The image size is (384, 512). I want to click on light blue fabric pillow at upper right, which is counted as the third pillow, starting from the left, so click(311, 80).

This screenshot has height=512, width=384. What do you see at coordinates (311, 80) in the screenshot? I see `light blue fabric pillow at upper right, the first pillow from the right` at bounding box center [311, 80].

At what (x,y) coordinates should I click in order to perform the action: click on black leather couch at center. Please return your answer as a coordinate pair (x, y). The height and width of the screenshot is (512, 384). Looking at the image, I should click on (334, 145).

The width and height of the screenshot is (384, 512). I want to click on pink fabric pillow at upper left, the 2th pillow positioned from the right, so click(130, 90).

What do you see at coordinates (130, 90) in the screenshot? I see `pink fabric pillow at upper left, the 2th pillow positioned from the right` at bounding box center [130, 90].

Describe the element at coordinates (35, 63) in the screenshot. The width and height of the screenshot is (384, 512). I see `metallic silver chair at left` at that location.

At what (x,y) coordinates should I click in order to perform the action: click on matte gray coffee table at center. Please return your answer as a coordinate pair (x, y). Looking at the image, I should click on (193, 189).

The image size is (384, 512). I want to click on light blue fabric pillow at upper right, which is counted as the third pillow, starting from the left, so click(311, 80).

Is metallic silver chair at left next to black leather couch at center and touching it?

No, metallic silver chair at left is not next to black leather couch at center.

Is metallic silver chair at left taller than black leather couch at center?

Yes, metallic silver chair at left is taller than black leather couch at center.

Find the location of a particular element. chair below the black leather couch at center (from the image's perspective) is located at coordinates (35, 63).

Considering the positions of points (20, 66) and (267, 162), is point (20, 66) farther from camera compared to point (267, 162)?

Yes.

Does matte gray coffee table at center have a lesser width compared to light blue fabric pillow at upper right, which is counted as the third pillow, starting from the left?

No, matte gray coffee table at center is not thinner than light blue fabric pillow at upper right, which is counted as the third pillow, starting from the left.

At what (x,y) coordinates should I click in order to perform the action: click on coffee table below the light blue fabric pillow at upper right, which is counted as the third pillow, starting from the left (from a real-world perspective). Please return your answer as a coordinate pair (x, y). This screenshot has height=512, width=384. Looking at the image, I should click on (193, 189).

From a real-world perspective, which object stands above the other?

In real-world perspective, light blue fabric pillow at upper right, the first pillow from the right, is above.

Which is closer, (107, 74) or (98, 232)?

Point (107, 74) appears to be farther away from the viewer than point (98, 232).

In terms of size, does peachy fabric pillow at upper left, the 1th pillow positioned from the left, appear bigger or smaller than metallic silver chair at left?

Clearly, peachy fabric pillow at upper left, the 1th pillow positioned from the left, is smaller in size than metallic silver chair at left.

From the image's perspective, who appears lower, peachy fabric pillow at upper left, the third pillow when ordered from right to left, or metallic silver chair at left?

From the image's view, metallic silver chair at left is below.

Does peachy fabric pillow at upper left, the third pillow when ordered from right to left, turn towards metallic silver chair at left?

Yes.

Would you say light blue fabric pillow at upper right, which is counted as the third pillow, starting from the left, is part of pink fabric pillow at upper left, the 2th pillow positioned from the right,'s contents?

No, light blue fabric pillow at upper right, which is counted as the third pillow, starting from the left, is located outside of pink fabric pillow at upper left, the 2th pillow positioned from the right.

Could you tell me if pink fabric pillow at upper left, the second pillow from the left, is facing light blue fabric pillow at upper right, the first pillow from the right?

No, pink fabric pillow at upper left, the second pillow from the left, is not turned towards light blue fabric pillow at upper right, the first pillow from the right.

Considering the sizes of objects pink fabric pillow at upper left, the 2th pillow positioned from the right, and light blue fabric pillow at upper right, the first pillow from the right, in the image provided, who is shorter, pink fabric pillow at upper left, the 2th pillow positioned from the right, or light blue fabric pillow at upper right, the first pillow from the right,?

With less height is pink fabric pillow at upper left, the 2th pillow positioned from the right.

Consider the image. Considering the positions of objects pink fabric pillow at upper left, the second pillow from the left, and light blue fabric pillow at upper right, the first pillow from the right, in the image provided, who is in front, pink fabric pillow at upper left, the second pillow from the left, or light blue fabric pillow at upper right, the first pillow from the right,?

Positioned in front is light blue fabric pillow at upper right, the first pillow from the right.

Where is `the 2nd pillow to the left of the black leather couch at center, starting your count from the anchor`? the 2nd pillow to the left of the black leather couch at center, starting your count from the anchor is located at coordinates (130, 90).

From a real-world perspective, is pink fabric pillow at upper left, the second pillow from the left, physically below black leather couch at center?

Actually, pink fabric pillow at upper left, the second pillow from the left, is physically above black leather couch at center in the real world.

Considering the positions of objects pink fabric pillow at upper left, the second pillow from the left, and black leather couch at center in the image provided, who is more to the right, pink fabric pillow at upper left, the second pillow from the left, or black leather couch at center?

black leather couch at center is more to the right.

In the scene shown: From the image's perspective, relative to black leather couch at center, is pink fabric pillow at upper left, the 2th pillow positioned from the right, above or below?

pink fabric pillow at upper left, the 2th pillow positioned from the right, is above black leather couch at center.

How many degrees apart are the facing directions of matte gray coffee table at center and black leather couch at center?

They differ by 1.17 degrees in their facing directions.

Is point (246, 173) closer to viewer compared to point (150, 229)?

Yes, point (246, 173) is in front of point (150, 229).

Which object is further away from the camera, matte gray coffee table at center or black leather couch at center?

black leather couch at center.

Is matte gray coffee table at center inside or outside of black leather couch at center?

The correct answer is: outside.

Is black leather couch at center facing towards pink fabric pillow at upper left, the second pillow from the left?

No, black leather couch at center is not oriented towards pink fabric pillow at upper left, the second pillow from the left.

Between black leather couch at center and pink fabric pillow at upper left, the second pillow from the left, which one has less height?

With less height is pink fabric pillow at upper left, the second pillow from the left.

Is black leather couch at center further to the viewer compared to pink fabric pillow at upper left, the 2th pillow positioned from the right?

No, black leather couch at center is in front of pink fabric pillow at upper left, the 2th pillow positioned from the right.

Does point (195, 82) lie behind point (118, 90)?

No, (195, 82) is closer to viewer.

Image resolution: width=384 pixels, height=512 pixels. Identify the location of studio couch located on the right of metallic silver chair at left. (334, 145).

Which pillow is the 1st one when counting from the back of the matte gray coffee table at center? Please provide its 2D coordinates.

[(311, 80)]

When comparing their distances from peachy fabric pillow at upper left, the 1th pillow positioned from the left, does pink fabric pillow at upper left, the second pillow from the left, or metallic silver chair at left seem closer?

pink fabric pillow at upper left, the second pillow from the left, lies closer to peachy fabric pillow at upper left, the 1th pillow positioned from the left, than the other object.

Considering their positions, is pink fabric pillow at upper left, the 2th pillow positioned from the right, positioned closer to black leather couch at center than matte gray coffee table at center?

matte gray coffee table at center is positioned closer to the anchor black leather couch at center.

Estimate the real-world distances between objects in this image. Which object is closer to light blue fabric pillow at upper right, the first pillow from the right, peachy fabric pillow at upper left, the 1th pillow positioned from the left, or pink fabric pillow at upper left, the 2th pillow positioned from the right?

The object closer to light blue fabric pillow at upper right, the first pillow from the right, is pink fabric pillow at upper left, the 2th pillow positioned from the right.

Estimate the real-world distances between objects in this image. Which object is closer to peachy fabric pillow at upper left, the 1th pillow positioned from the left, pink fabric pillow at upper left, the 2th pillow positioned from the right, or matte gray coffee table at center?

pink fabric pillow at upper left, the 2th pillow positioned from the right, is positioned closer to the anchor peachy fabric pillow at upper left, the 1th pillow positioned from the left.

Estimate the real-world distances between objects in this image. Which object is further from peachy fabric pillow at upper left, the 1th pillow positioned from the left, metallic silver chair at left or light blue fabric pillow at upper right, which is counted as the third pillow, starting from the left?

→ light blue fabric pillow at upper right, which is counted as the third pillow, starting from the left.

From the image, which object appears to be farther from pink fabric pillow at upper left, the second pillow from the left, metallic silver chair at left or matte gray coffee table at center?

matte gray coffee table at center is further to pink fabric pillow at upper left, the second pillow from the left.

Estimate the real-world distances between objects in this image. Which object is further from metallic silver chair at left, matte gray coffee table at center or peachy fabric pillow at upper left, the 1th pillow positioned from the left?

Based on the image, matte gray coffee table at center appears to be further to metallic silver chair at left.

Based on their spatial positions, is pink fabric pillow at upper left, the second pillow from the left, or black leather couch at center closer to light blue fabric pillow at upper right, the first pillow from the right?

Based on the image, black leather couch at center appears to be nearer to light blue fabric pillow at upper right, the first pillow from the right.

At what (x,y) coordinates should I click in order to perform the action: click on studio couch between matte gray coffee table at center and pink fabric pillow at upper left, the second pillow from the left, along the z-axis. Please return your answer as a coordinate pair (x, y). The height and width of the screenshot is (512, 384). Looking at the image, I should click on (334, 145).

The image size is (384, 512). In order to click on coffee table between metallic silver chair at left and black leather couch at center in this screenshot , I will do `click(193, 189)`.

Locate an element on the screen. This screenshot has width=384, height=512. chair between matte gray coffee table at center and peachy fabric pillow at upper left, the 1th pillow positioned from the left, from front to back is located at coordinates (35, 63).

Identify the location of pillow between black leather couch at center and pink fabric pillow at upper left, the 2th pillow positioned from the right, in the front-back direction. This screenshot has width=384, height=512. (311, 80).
----
▶ _WRITTEN INSTRUCTION_:
Reproduce verbatim everything in the listing from the line containing "Based on the image, matte" down to the line containing "Based on the image, black", including both of those lines.

▶ _RESULT_:
Based on the image, matte gray coffee table at center appears to be further to metallic silver chair at left.

Based on their spatial positions, is pink fabric pillow at upper left, the second pillow from the left, or black leather couch at center closer to light blue fabric pillow at upper right, the first pillow from the right?

Based on the image, black leather couch at center appears to be nearer to light blue fabric pillow at upper right, the first pillow from the right.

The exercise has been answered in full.